| Records from a collection |
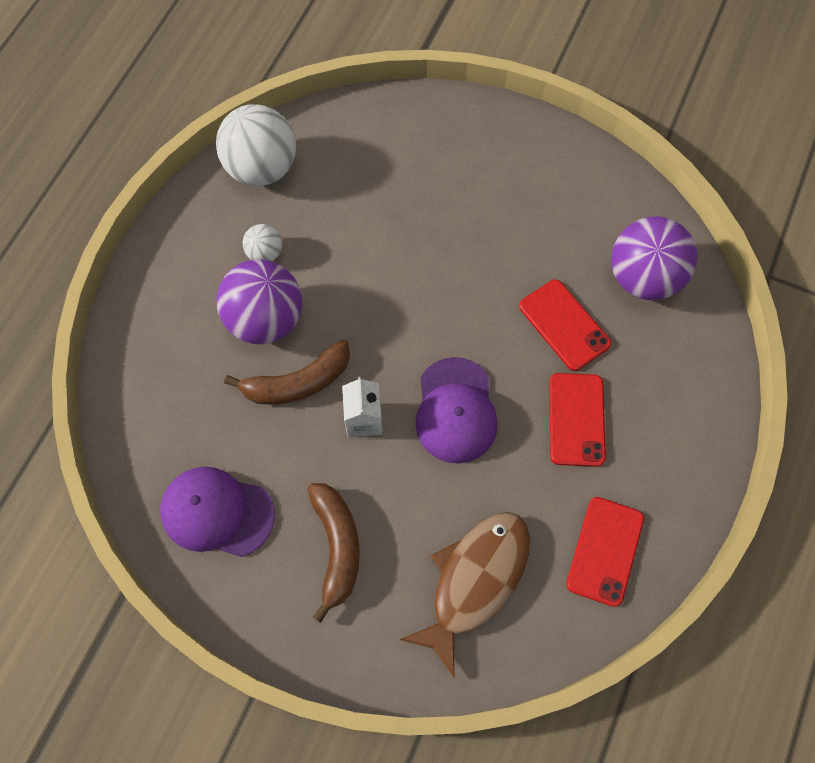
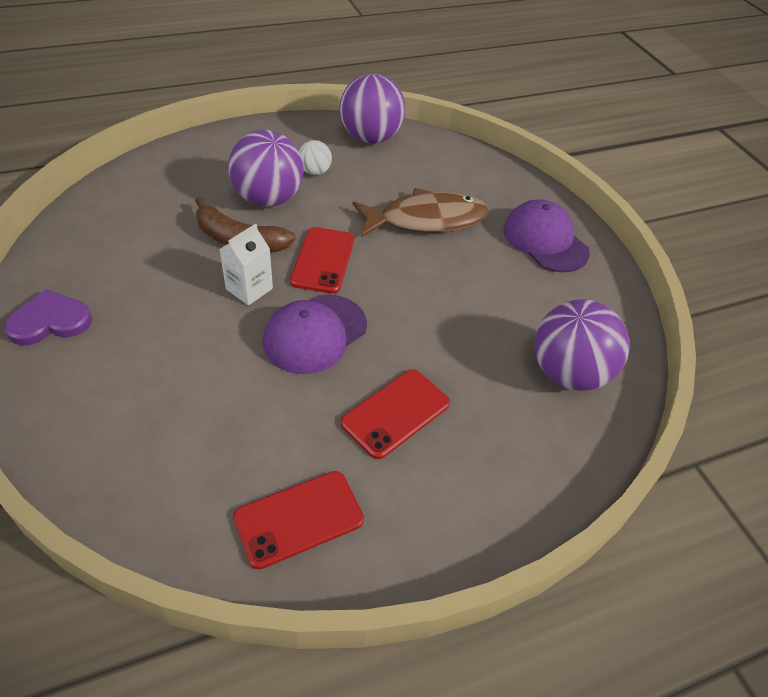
camera: 40 degrees right, 20 degrees down
(217, 512) = (95, 260): purple cap -> purple cap (545, 240)
(262, 168) = (370, 138): white ball -> purple ball
(263, 593) = (50, 321): none -> purple heart
(337, 547) = (127, 338): brown banana -> none
(475, 581) = (179, 442): brown fish -> brown fish (426, 220)
(564, 325) = (463, 351): red phone -> red phone (323, 260)

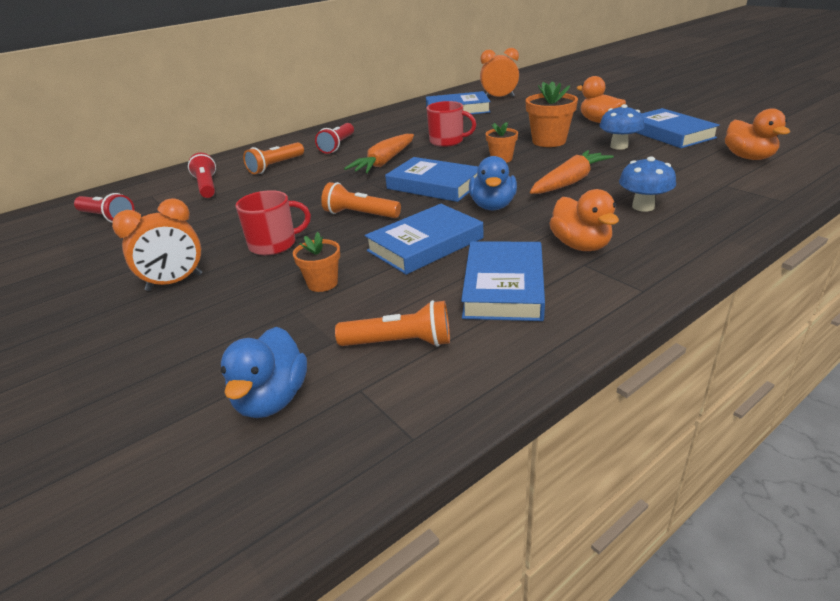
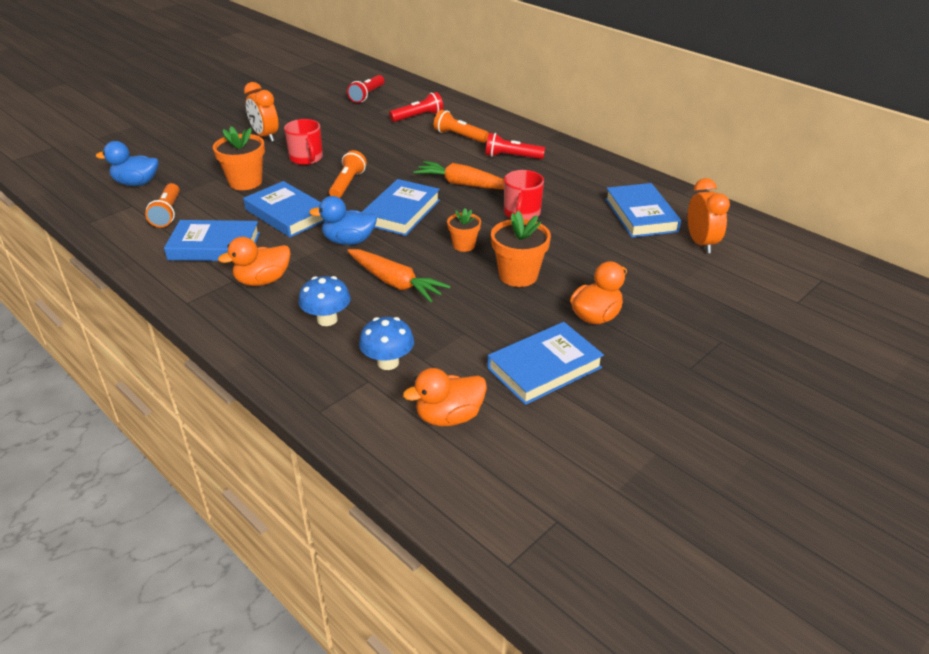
camera: 80 degrees right, 5 degrees up
(322, 283) = (245, 182): orange flower pot -> orange flower pot, size x1.64
(619, 146) = (497, 322): blue mushroom -> blue mushroom (388, 362)

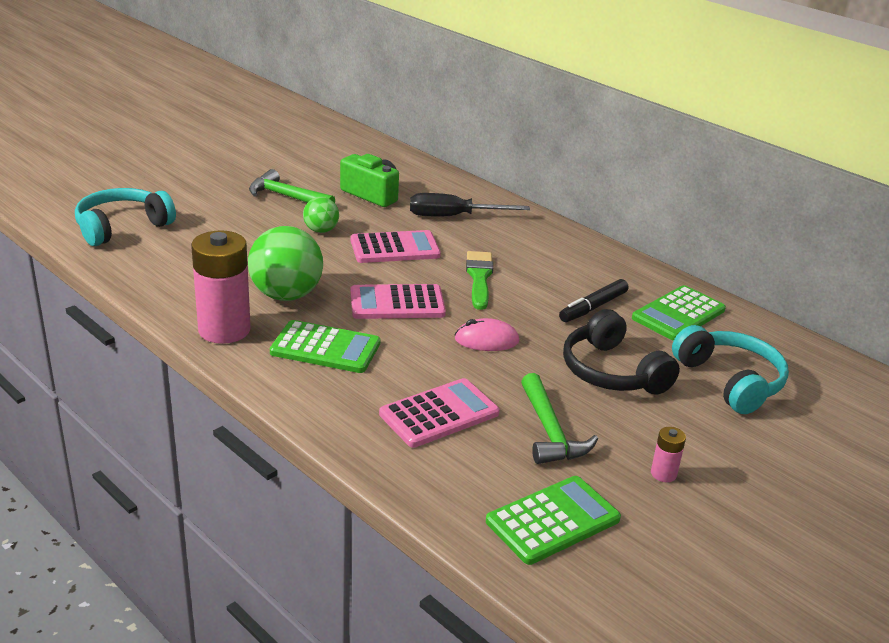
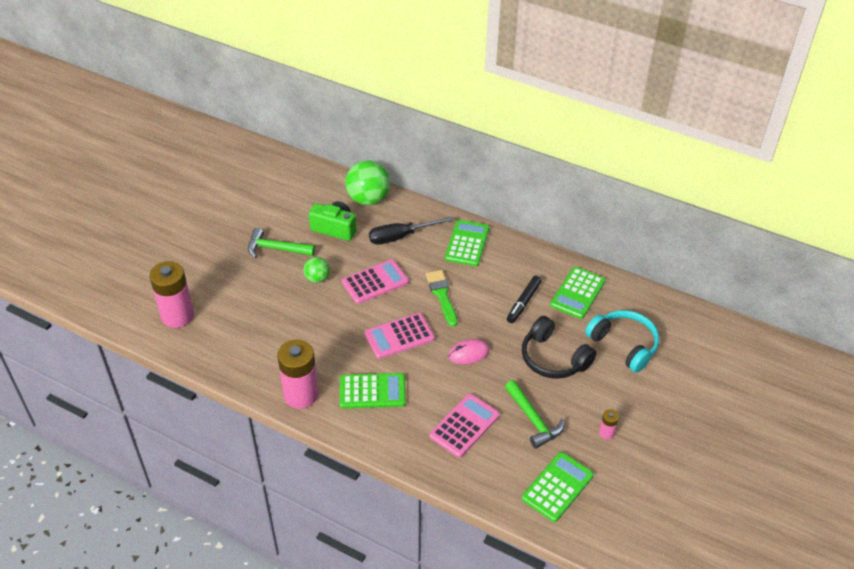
camera: 15 degrees left, 15 degrees up
(122, 227) = (177, 316): turquoise headphones -> pink battery
(286, 295) = (325, 350): green ball -> green ball (368, 199)
(540, 239) = (467, 243): none -> green calculator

| What is required |
Bring together each line above where the string "green" turns up.

| Response box |
(286, 295) = (325, 350): green ball -> green ball (368, 199)
(540, 239) = (467, 243): none -> green calculator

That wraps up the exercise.